> _Work required_:
Copy every line from the records below that carries the word "cone".

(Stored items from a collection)
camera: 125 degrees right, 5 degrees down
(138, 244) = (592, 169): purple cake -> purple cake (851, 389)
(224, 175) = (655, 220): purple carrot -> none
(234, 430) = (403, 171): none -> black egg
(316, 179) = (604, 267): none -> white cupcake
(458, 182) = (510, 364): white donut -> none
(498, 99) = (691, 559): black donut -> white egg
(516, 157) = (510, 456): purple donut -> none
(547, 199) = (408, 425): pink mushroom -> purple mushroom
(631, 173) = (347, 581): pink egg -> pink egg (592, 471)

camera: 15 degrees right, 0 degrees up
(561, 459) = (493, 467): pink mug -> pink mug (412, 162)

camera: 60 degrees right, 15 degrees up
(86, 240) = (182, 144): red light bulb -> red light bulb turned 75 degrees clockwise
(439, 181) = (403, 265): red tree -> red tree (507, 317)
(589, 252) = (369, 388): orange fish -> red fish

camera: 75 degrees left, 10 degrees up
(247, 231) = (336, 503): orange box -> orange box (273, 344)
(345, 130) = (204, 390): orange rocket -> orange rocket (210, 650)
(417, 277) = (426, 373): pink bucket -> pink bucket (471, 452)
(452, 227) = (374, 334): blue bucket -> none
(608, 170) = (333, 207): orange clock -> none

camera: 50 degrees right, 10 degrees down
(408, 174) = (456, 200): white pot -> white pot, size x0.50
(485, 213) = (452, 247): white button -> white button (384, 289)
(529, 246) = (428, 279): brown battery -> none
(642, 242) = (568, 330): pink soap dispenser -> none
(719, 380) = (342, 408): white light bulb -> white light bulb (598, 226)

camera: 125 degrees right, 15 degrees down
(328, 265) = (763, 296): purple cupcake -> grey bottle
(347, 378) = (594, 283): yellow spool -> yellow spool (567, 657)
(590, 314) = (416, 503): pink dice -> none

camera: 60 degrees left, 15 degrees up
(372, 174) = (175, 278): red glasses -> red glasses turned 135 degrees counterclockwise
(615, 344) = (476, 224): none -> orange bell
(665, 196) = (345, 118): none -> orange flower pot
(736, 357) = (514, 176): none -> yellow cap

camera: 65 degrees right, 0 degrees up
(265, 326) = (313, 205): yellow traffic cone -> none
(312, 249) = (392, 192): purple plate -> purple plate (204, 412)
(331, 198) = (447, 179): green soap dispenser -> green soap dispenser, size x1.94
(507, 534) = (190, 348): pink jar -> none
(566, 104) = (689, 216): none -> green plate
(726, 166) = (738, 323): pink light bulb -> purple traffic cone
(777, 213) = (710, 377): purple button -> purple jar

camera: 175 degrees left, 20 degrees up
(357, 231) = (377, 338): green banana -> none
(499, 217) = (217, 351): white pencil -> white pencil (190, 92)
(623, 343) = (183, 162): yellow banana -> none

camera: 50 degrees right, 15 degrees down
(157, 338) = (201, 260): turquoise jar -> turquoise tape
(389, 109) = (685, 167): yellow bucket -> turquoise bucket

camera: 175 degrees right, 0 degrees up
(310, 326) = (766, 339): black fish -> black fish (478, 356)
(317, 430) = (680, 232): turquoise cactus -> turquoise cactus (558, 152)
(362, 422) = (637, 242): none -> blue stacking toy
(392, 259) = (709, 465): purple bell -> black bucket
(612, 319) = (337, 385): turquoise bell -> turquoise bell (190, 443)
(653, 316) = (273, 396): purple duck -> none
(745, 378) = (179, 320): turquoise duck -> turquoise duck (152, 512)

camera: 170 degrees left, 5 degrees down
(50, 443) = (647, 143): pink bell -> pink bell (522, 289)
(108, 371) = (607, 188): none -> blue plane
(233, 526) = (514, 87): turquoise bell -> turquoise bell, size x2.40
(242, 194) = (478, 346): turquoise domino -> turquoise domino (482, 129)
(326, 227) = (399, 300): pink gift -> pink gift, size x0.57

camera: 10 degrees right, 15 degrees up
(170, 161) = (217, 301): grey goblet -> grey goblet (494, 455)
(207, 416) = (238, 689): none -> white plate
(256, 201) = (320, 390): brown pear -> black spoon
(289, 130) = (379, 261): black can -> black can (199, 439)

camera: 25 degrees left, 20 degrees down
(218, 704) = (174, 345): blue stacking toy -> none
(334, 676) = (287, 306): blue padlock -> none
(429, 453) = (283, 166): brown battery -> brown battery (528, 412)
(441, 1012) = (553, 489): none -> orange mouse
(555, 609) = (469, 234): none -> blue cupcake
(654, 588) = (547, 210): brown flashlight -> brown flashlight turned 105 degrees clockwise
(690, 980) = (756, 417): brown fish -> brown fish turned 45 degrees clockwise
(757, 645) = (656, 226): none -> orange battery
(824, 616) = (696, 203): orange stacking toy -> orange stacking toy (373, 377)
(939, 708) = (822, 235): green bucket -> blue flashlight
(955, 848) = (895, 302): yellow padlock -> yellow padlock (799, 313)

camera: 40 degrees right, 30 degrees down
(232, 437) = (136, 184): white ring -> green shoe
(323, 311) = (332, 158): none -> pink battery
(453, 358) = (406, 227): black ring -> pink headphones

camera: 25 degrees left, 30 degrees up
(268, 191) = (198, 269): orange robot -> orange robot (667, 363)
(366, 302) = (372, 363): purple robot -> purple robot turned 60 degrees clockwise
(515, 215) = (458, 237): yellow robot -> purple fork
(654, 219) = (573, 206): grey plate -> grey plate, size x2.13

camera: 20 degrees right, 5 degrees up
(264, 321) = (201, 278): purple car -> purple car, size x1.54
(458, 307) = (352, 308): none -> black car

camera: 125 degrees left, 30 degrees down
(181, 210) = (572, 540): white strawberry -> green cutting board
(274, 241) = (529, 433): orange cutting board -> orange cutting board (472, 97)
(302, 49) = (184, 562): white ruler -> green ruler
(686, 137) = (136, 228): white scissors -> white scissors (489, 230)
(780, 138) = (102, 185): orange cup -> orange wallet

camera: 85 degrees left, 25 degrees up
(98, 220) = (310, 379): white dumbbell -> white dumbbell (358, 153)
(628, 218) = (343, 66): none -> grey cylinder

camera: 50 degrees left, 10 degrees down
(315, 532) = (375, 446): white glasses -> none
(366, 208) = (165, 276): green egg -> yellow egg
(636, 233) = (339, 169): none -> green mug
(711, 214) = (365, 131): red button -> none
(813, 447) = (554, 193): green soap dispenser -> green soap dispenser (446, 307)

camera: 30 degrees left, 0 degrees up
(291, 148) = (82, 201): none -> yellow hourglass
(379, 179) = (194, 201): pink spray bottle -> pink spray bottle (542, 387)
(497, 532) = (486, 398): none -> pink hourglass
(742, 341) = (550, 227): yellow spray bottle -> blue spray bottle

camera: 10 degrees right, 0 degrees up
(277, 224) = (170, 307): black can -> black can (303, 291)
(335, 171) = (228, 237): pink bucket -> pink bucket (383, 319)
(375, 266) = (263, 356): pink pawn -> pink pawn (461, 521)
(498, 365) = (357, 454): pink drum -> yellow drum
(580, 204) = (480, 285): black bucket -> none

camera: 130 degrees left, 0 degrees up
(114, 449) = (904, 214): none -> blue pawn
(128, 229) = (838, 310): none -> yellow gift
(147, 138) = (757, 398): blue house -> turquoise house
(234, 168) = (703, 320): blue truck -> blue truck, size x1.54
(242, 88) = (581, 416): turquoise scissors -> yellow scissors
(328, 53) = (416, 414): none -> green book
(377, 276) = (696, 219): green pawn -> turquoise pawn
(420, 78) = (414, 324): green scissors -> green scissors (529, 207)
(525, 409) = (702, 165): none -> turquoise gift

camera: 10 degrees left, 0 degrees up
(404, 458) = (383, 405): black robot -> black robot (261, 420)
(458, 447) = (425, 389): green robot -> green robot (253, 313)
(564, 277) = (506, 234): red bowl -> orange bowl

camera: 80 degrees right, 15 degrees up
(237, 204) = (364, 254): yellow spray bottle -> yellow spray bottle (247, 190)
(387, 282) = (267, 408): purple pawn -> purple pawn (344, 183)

> _Output_:
(265, 326) = (313, 205): yellow traffic cone -> none
(726, 166) = (738, 323): pink light bulb -> purple traffic cone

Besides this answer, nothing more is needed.